[Provided records]

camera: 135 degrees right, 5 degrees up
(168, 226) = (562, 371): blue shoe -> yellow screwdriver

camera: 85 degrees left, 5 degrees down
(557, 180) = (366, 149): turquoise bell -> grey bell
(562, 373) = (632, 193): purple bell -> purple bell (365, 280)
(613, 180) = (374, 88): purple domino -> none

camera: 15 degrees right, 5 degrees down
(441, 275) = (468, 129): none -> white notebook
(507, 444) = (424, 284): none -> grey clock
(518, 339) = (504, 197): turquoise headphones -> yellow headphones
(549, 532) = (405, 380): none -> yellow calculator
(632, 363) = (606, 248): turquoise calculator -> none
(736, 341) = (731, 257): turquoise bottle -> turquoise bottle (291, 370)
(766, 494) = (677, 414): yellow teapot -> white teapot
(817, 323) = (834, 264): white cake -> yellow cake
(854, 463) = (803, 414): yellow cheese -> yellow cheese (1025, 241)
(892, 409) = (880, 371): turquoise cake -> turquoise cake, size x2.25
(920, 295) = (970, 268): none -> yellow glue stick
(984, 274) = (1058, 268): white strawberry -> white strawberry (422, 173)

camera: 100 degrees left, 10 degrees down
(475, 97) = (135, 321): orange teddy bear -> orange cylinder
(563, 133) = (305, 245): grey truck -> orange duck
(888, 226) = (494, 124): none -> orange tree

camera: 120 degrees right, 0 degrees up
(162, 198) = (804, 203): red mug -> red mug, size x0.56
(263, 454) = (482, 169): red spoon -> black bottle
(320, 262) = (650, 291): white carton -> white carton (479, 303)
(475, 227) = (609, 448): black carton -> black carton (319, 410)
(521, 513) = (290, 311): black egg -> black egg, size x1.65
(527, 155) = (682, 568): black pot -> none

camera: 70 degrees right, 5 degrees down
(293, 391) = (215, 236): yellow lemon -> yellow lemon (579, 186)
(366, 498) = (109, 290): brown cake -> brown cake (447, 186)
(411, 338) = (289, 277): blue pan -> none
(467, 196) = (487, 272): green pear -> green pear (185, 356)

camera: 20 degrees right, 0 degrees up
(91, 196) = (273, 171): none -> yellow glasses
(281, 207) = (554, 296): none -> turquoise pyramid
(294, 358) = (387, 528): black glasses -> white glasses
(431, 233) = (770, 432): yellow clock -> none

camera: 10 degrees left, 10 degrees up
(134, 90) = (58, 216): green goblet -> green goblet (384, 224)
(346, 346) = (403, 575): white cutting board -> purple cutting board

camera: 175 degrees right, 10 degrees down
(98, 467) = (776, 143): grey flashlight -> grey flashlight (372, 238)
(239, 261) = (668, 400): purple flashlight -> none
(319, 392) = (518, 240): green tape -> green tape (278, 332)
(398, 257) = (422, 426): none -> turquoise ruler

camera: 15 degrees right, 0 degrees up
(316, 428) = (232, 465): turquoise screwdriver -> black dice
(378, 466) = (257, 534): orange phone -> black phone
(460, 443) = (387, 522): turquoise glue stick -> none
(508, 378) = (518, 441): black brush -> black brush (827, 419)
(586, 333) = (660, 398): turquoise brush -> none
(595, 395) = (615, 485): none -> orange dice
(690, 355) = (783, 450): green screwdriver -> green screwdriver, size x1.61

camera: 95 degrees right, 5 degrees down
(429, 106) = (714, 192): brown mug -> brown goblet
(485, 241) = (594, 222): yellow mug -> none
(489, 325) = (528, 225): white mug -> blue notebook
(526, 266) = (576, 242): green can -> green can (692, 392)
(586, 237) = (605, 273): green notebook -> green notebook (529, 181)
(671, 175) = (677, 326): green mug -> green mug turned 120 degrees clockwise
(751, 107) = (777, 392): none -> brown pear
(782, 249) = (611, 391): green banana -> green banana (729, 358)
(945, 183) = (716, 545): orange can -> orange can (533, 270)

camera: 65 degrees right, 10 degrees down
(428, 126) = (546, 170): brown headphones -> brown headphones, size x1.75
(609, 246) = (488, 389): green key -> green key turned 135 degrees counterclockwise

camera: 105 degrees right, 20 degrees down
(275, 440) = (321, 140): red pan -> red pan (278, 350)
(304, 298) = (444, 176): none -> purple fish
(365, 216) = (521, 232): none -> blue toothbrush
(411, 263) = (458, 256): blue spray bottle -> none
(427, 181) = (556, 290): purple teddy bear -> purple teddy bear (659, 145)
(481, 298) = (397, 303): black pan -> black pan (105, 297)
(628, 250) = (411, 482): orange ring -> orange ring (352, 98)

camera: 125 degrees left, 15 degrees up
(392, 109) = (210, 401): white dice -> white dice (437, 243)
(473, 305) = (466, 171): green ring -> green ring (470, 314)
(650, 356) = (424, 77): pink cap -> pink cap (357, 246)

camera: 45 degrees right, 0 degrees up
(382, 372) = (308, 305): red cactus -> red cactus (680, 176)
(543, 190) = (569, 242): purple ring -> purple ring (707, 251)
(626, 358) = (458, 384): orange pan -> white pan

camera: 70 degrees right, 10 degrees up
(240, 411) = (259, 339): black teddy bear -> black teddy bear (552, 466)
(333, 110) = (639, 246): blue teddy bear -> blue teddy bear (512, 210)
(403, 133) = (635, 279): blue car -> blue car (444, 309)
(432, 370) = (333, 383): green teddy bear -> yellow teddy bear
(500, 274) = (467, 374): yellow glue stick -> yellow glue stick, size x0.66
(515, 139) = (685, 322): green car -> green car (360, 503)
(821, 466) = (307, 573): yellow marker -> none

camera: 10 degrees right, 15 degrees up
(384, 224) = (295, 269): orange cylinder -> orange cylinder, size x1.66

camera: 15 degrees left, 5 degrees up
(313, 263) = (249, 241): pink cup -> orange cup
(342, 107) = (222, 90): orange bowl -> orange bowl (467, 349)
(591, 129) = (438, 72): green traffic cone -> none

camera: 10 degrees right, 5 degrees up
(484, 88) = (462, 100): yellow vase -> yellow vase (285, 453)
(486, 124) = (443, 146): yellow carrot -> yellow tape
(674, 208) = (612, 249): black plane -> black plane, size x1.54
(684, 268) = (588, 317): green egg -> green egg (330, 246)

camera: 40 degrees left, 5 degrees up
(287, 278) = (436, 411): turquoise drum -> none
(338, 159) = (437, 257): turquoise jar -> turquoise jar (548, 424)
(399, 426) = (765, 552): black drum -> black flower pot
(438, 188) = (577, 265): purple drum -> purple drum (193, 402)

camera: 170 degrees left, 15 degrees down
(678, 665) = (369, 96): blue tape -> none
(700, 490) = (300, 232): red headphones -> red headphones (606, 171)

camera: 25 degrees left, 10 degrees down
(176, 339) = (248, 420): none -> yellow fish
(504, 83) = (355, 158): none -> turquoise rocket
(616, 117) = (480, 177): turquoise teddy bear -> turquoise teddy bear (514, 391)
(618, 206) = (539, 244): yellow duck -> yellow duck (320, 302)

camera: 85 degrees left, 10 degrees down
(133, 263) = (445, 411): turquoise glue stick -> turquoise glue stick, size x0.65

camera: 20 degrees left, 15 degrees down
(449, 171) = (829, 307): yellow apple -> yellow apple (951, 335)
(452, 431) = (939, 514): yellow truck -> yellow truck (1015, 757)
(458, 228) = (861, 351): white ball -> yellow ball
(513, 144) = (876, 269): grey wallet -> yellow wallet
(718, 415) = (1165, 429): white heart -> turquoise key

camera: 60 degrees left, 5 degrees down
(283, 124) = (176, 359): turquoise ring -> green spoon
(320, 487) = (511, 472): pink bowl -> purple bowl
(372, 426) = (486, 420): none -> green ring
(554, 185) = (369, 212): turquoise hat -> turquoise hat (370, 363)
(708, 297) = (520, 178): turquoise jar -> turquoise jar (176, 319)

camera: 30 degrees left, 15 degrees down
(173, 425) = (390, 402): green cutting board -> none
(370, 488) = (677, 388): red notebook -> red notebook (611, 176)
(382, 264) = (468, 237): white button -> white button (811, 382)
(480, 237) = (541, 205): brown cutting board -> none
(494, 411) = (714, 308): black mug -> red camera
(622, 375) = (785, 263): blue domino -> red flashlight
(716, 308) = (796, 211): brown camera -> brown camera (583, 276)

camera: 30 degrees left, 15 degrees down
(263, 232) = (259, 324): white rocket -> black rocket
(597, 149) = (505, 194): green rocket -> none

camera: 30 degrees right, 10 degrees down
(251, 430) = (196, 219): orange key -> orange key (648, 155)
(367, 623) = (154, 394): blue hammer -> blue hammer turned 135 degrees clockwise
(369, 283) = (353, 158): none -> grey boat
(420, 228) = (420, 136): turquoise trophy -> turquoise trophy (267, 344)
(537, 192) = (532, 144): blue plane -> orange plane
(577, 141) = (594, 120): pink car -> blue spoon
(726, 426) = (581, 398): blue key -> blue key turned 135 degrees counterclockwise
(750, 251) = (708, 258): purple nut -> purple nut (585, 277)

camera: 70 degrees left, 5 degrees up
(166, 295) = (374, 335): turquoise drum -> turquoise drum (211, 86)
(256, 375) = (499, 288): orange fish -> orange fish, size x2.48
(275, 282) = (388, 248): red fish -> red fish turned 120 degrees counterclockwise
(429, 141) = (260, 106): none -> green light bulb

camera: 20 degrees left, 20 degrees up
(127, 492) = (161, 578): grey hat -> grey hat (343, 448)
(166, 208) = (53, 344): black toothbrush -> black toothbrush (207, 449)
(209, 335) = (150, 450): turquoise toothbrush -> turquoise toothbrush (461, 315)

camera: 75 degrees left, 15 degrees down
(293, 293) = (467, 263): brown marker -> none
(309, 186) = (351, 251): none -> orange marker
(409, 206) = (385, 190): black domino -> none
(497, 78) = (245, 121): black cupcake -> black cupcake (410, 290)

[Goal of the exercise]
Copy the lines above exactly. Start with the line containing "(650, 356) = (424, 77): pink", end with the line containing "camera: 15 degrees left, 5 degrees up", and include both.

[Task answer]
(650, 356) = (424, 77): pink cap -> pink cap (357, 246)

camera: 45 degrees right, 0 degrees up
(382, 372) = (308, 305): red cactus -> red cactus (680, 176)
(543, 190) = (569, 242): purple ring -> purple ring (707, 251)
(626, 358) = (458, 384): orange pan -> white pan

camera: 70 degrees right, 10 degrees up
(240, 411) = (259, 339): black teddy bear -> black teddy bear (552, 466)
(333, 110) = (639, 246): blue teddy bear -> blue teddy bear (512, 210)
(403, 133) = (635, 279): blue car -> blue car (444, 309)
(432, 370) = (333, 383): green teddy bear -> yellow teddy bear
(500, 274) = (467, 374): yellow glue stick -> yellow glue stick, size x0.66
(515, 139) = (685, 322): green car -> green car (360, 503)
(821, 466) = (307, 573): yellow marker -> none

camera: 10 degrees right, 15 degrees up
(384, 224) = (295, 269): orange cylinder -> orange cylinder, size x1.66

camera: 15 degrees left, 5 degrees up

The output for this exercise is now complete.